Your goal:
Nothing but the lines below between the line holding "TFT3 pin SCK: SCK -> TX" and the line holding "JOY pin VRX: A1 -> D3", inclusive, should appear in the answer, each set down exactly.

Task data:

----------

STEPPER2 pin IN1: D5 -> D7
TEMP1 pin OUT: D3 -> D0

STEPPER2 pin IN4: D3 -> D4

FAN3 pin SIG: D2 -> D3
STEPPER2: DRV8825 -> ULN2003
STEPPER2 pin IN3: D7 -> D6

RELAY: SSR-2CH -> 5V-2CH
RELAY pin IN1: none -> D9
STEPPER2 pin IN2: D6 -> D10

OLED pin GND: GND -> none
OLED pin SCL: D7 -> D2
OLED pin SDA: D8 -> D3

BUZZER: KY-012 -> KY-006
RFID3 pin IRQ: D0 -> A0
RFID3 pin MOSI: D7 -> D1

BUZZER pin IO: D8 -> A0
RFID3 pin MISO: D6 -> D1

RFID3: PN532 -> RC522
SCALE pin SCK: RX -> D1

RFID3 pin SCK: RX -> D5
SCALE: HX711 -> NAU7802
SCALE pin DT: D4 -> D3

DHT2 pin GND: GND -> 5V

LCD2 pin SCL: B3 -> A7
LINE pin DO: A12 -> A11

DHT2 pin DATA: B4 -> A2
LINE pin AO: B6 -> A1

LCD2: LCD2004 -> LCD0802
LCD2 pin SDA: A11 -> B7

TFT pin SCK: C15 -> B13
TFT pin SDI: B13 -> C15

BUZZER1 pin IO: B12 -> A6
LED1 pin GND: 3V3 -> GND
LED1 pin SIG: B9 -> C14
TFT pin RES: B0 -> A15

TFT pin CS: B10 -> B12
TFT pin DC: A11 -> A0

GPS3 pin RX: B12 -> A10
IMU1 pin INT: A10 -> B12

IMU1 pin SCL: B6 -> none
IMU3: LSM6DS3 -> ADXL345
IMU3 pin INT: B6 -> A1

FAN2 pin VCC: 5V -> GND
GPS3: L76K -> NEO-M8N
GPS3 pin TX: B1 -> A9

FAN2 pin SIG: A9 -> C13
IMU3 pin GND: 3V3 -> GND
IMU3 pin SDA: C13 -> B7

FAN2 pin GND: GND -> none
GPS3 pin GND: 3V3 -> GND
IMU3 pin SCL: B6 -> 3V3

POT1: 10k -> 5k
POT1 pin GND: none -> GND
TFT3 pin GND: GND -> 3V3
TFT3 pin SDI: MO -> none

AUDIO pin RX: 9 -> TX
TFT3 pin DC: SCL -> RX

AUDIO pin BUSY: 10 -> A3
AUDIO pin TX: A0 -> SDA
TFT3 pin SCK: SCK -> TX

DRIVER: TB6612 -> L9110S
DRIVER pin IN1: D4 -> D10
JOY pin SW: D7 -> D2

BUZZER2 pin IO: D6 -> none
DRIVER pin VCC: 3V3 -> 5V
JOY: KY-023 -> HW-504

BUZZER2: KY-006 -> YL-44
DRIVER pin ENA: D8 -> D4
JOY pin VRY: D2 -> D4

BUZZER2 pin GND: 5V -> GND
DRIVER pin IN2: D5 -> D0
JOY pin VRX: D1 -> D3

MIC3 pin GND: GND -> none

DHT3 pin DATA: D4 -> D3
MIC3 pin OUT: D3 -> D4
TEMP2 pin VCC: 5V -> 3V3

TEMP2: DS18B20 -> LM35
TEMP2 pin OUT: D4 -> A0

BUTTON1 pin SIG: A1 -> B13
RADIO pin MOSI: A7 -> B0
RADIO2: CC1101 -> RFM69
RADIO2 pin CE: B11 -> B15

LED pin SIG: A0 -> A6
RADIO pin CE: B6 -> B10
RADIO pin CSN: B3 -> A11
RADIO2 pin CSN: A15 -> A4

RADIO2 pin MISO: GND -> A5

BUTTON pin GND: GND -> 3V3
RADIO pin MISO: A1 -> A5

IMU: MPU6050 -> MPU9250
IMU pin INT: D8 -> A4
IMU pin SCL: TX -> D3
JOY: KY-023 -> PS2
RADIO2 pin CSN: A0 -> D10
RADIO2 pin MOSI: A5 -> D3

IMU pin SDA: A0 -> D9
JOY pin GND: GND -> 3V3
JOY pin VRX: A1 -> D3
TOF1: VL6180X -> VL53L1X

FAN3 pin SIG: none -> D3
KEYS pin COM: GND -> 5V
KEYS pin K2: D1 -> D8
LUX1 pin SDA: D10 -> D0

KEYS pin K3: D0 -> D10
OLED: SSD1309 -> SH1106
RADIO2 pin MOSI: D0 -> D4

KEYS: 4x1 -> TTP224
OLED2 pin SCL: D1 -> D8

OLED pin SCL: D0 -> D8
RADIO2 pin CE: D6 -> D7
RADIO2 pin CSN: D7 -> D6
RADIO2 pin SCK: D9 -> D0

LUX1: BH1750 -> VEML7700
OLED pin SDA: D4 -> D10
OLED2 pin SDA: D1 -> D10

----------

Response:
TFT3 pin SCK: SCK -> TX

DRIVER: TB6612 -> L9110S
DRIVER pin IN1: D4 -> D10
JOY pin SW: D7 -> D2

BUZZER2 pin IO: D6 -> none
DRIVER pin VCC: 3V3 -> 5V
JOY: KY-023 -> HW-504

BUZZER2: KY-006 -> YL-44
DRIVER pin ENA: D8 -> D4
JOY pin VRY: D2 -> D4

BUZZER2 pin GND: 5V -> GND
DRIVER pin IN2: D5 -> D0
JOY pin VRX: D1 -> D3

MIC3 pin GND: GND -> none

DHT3 pin DATA: D4 -> D3
MIC3 pin OUT: D3 -> D4
TEMP2 pin VCC: 5V -> 3V3

TEMP2: DS18B20 -> LM35
TEMP2 pin OUT: D4 -> A0

BUTTON1 pin SIG: A1 -> B13
RADIO pin MOSI: A7 -> B0
RADIO2: CC1101 -> RFM69
RADIO2 pin CE: B11 -> B15

LED pin SIG: A0 -> A6
RADIO pin CE: B6 -> B10
RADIO pin CSN: B3 -> A11
RADIO2 pin CSN: A15 -> A4

RADIO2 pin MISO: GND -> A5

BUTTON pin GND: GND -> 3V3
RADIO pin MISO: A1 -> A5

IMU: MPU6050 -> MPU9250
IMU pin INT: D8 -> A4
IMU pin SCL: TX -> D3
JOY: KY-023 -> PS2
RADIO2 pin CSN: A0 -> D10
RADIO2 pin MOSI: A5 -> D3

IMU pin SDA: A0 -> D9
JOY pin GND: GND -> 3V3
JOY pin VRX: A1 -> D3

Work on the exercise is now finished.